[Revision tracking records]
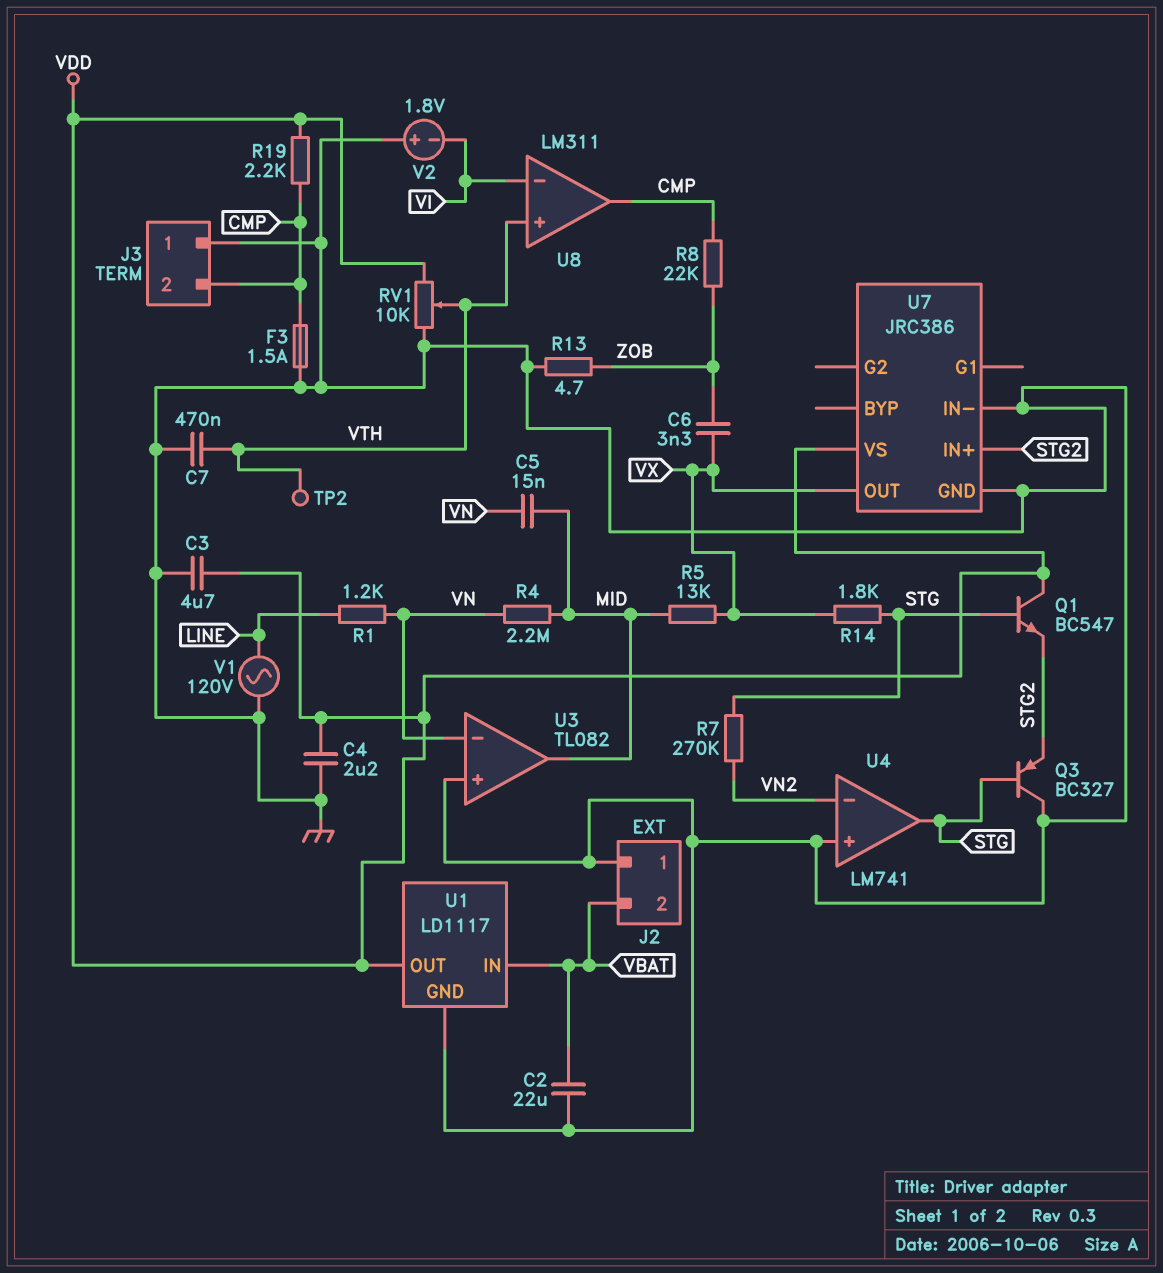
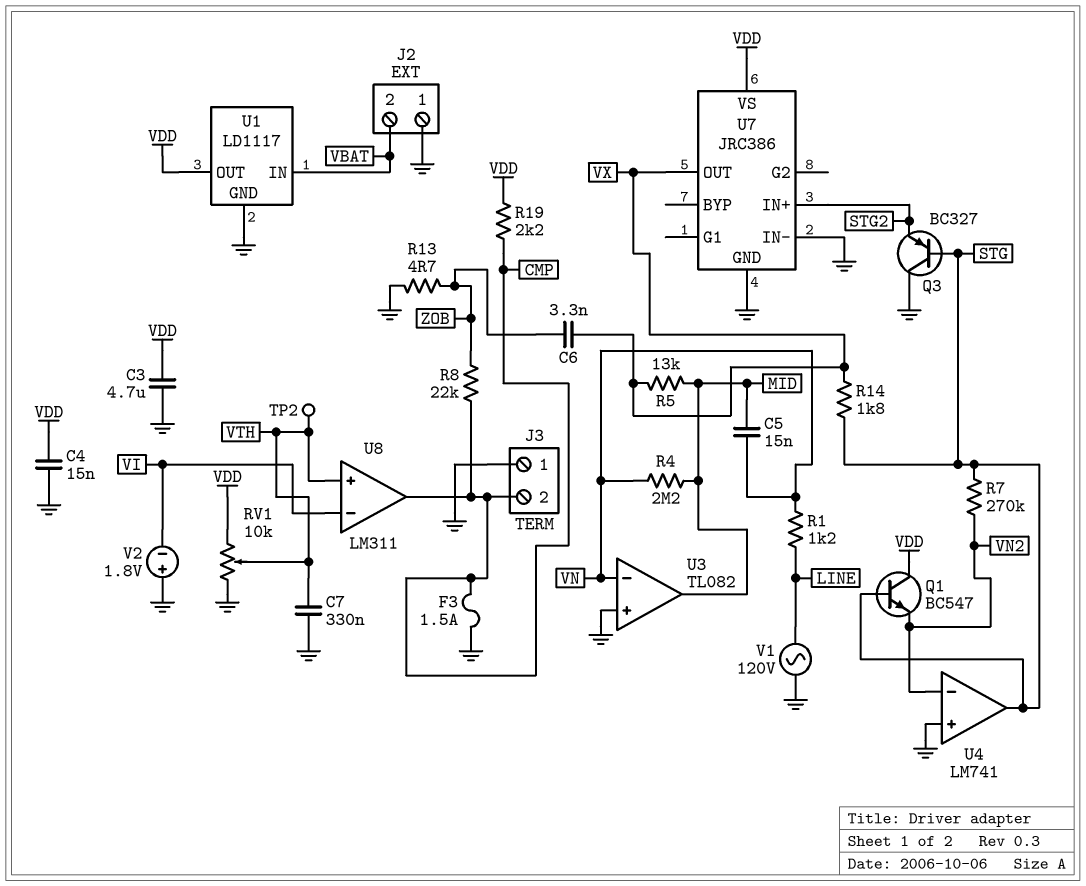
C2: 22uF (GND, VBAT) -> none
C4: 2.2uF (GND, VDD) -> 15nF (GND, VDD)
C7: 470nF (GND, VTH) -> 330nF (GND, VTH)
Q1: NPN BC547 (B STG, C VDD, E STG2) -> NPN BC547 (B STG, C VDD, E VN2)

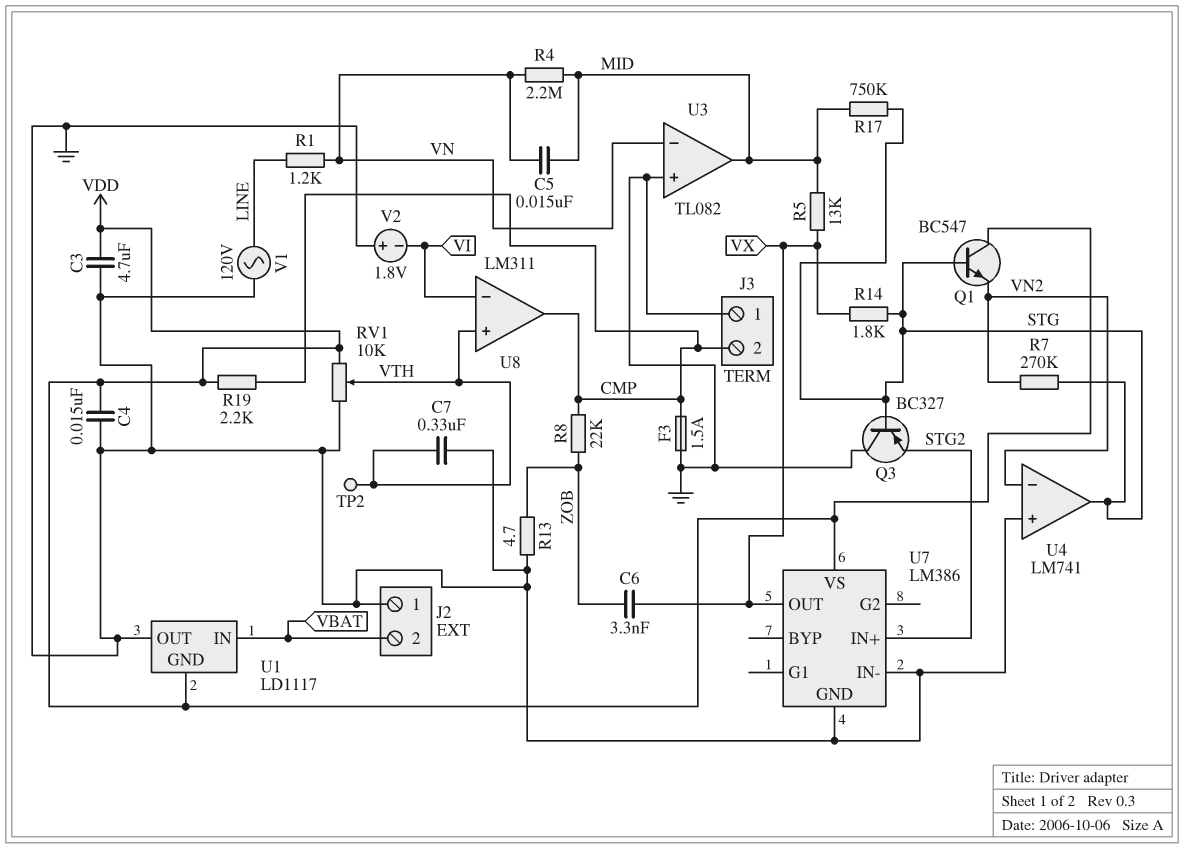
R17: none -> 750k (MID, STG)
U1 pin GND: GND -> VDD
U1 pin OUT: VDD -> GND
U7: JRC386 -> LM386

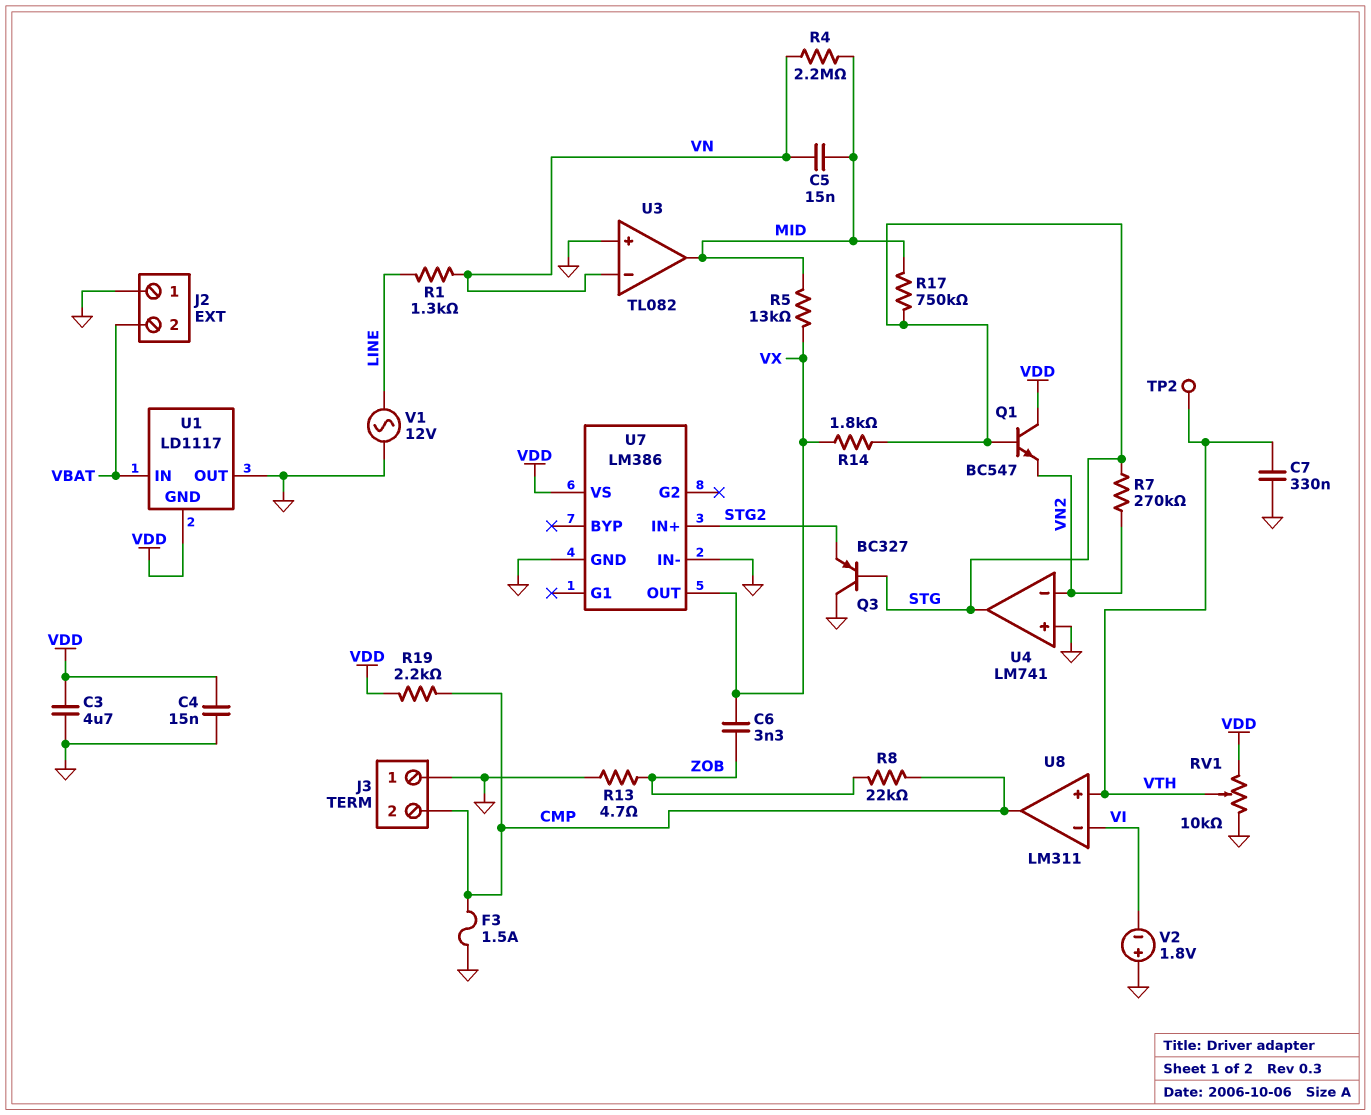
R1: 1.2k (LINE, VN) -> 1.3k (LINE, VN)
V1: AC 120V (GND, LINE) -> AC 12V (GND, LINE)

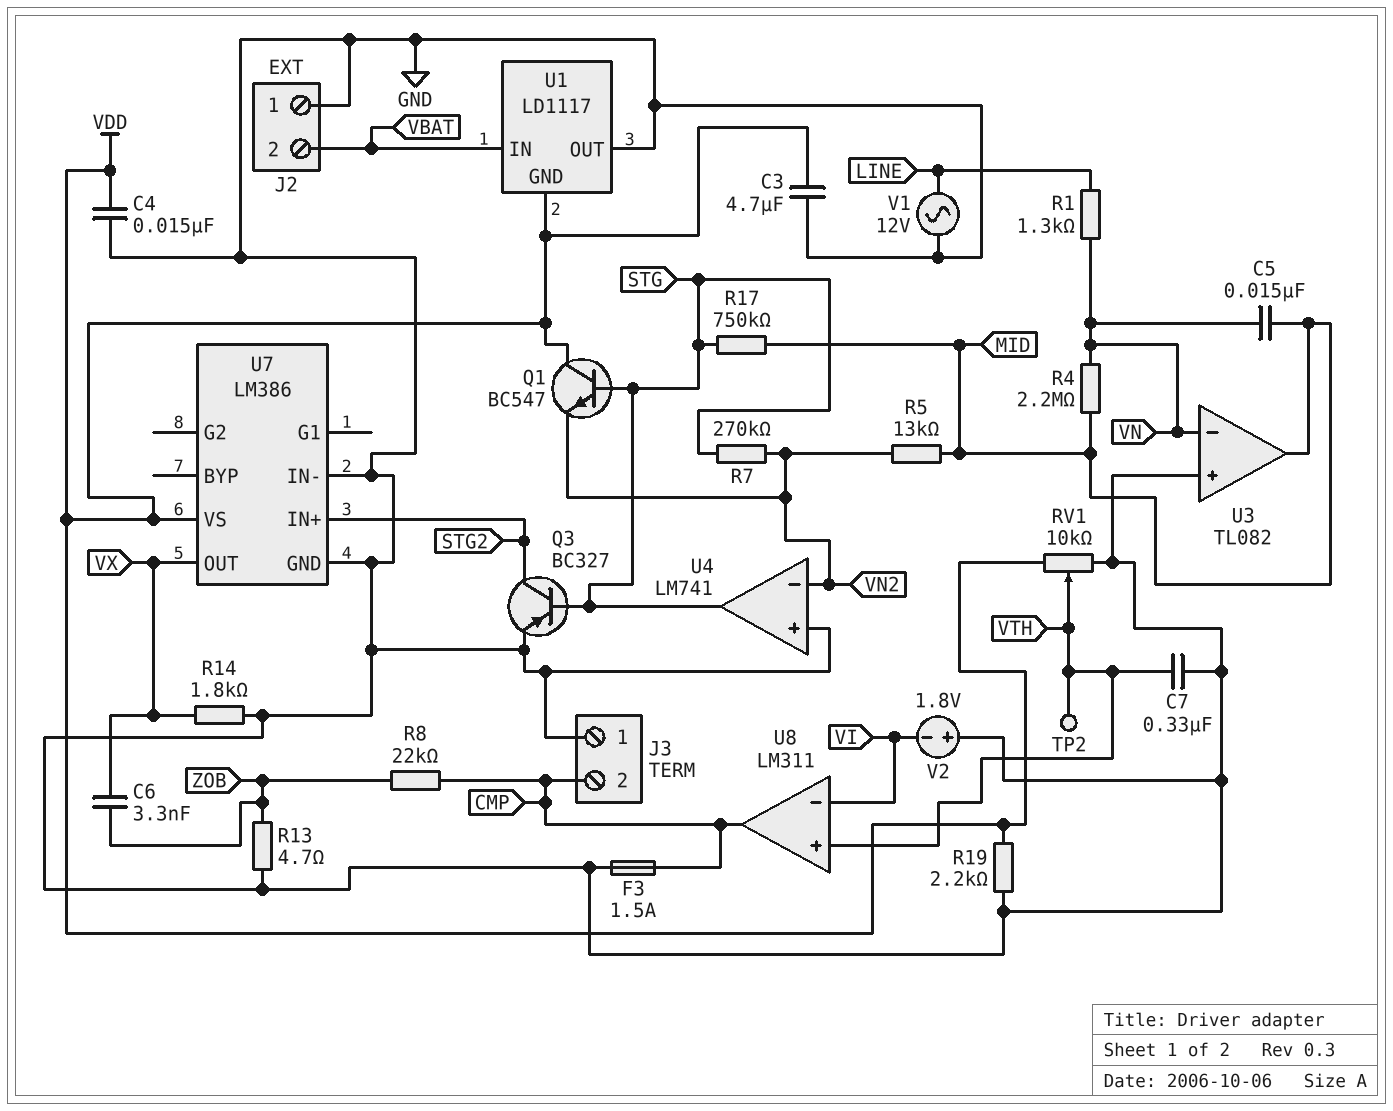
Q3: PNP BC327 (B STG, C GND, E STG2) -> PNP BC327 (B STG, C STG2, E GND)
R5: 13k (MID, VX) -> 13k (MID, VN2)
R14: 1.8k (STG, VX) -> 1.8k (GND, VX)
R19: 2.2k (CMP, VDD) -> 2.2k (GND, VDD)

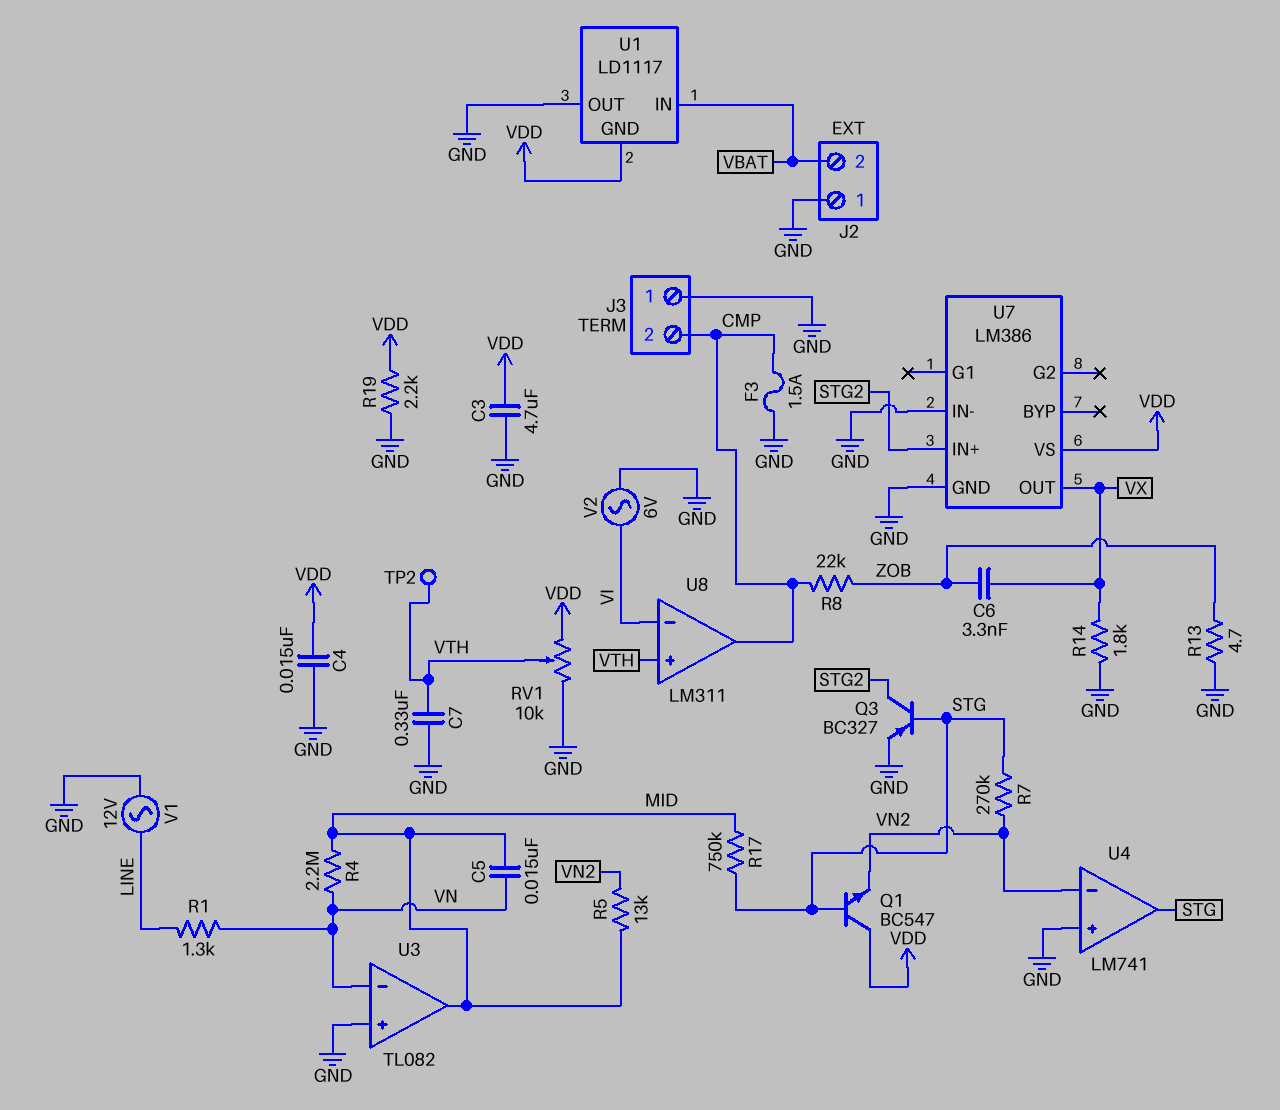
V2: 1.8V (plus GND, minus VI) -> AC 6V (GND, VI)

→ **ASSIGNMENT**
Above are the records; repeat them exactly, omitting every picture.

→ **TASK RESPONSE**
C2: 22uF (GND, VBAT) -> none
C4: 2.2uF (GND, VDD) -> 15nF (GND, VDD)
C7: 470nF (GND, VTH) -> 330nF (GND, VTH)
Q1: NPN BC547 (B STG, C VDD, E STG2) -> NPN BC547 (B STG, C VDD, E VN2)

R17: none -> 750k (MID, STG)
U1 pin GND: GND -> VDD
U1 pin OUT: VDD -> GND
U7: JRC386 -> LM386

R1: 1.2k (LINE, VN) -> 1.3k (LINE, VN)
V1: AC 120V (GND, LINE) -> AC 12V (GND, LINE)

Q3: PNP BC327 (B STG, C GND, E STG2) -> PNP BC327 (B STG, C STG2, E GND)
R5: 13k (MID, VX) -> 13k (MID, VN2)
R14: 1.8k (STG, VX) -> 1.8k (GND, VX)
R19: 2.2k (CMP, VDD) -> 2.2k (GND, VDD)

V2: 1.8V (plus GND, minus VI) -> AC 6V (GND, VI)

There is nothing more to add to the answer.